All that is needed is the line containing "(421, 169) = (368, 336): green" together with each line after it, transcribed exactly to the end of the records.

──────── Task input

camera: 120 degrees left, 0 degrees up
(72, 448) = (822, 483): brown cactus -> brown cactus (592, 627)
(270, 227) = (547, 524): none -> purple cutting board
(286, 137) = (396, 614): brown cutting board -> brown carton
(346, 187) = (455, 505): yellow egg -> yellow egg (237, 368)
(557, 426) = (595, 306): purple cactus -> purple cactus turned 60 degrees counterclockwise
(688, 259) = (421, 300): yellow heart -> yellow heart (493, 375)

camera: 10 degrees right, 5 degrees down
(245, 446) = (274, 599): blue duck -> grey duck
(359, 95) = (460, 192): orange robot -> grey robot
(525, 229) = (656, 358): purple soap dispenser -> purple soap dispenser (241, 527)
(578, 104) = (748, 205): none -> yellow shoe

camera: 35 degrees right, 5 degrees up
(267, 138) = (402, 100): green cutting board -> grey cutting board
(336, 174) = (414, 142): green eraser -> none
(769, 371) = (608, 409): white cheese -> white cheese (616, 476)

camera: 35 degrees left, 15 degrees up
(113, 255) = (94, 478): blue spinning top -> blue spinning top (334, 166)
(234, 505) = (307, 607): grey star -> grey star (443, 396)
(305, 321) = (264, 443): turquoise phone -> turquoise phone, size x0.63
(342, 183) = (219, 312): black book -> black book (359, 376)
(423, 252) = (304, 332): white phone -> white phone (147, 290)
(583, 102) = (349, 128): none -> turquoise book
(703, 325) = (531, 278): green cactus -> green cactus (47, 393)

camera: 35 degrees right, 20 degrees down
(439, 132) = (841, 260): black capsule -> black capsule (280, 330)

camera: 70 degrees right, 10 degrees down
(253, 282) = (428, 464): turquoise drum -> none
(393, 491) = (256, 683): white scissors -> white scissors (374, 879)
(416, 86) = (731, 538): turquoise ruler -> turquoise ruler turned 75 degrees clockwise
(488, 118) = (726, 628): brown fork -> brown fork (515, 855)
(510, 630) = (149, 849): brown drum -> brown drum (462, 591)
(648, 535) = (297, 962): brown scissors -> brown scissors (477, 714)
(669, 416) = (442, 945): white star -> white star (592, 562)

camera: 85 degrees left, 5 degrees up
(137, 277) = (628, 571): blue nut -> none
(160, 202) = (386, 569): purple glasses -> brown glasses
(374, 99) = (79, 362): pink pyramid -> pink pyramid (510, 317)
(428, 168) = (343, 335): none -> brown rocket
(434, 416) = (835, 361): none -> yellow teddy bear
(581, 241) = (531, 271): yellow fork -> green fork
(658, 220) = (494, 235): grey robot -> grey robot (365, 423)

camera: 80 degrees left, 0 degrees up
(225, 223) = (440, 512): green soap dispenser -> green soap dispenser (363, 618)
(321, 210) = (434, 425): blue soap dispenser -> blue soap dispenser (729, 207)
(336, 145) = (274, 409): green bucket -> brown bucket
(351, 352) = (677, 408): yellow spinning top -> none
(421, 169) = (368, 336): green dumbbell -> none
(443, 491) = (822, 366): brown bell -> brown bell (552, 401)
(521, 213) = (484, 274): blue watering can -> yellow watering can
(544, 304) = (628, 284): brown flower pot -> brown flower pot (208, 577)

────────────────

→ Problem solution:
(421, 169) = (368, 336): green dumbbell -> none
(443, 491) = (822, 366): brown bell -> brown bell (552, 401)
(521, 213) = (484, 274): blue watering can -> yellow watering can
(544, 304) = (628, 284): brown flower pot -> brown flower pot (208, 577)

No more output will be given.